TASK:
The answer is the data repeated in full, with no pictures included.
=-=-=-=-=
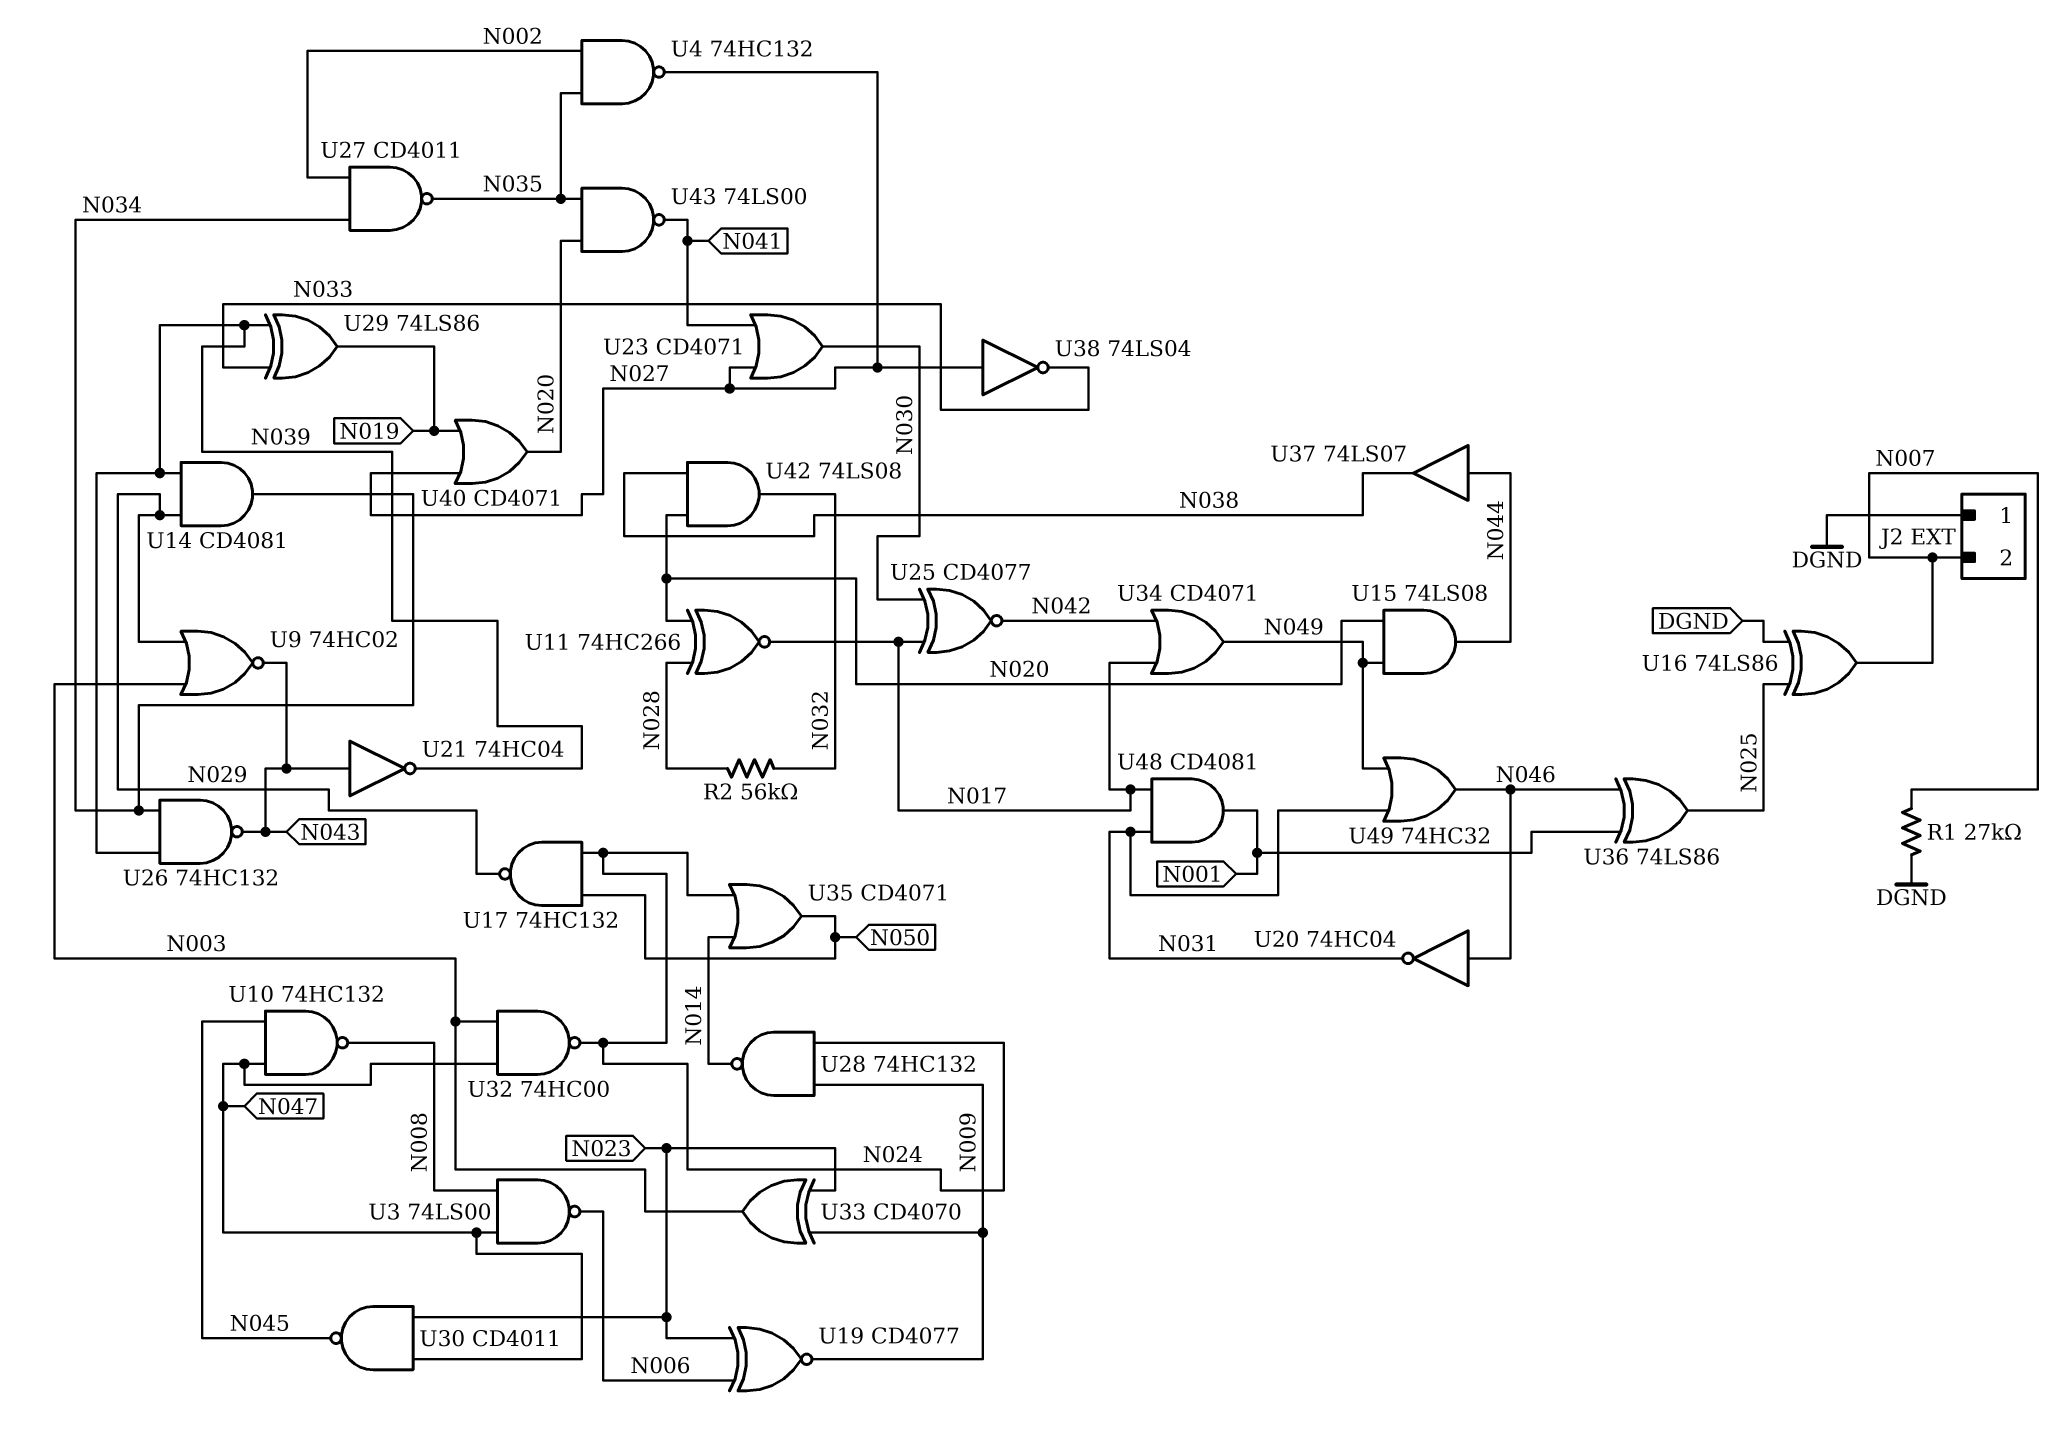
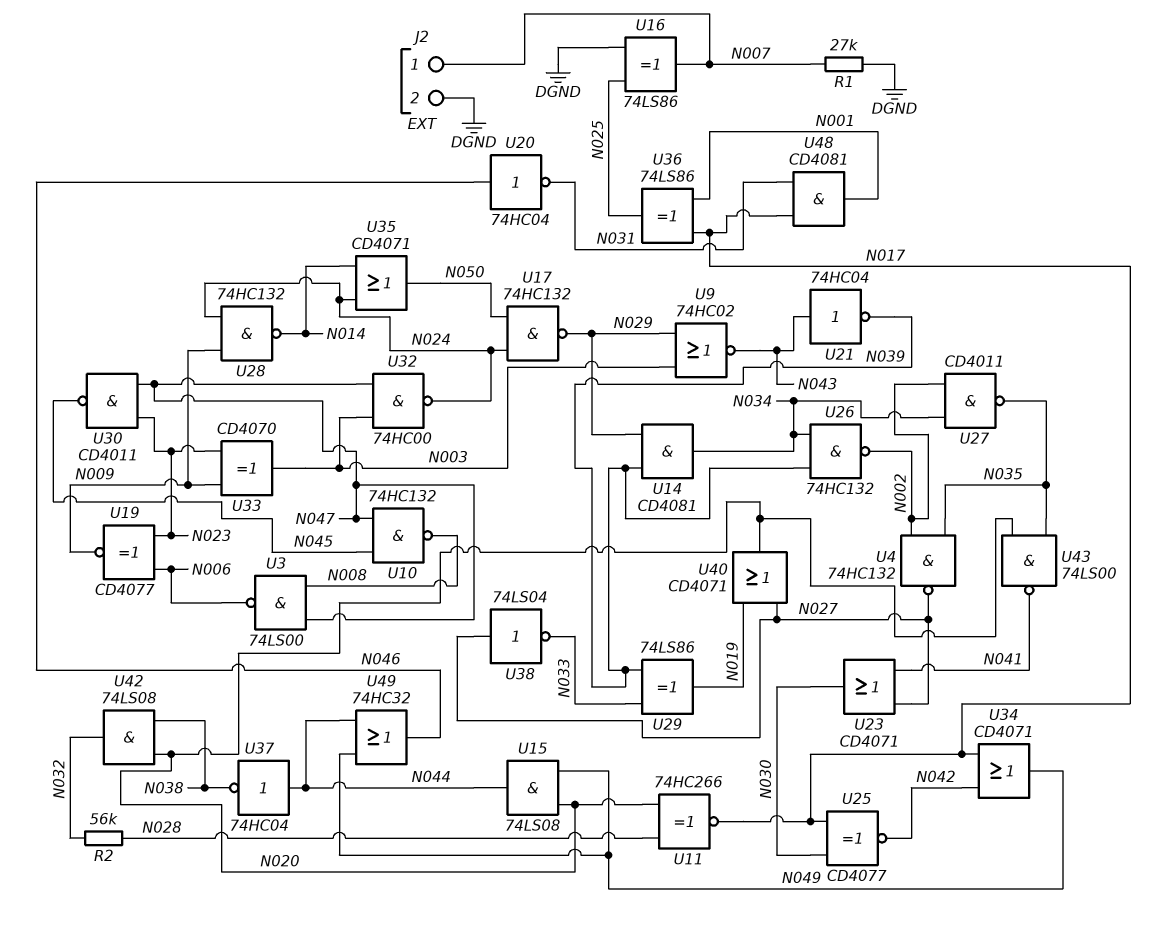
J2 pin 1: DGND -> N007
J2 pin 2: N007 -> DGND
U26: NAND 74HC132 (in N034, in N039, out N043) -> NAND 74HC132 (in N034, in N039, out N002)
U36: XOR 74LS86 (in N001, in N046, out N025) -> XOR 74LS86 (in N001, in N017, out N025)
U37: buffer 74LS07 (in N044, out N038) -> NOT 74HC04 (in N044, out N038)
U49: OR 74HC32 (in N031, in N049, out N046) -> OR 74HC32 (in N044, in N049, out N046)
=-=-=-=-=
OUTPUT FOR THIS TASK:
J2 pin 1: DGND -> N007
J2 pin 2: N007 -> DGND
U26: NAND 74HC132 (in N034, in N039, out N043) -> NAND 74HC132 (in N034, in N039, out N002)
U36: XOR 74LS86 (in N001, in N046, out N025) -> XOR 74LS86 (in N001, in N017, out N025)
U37: buffer 74LS07 (in N044, out N038) -> NOT 74HC04 (in N044, out N038)
U49: OR 74HC32 (in N031, in N049, out N046) -> OR 74HC32 (in N044, in N049, out N046)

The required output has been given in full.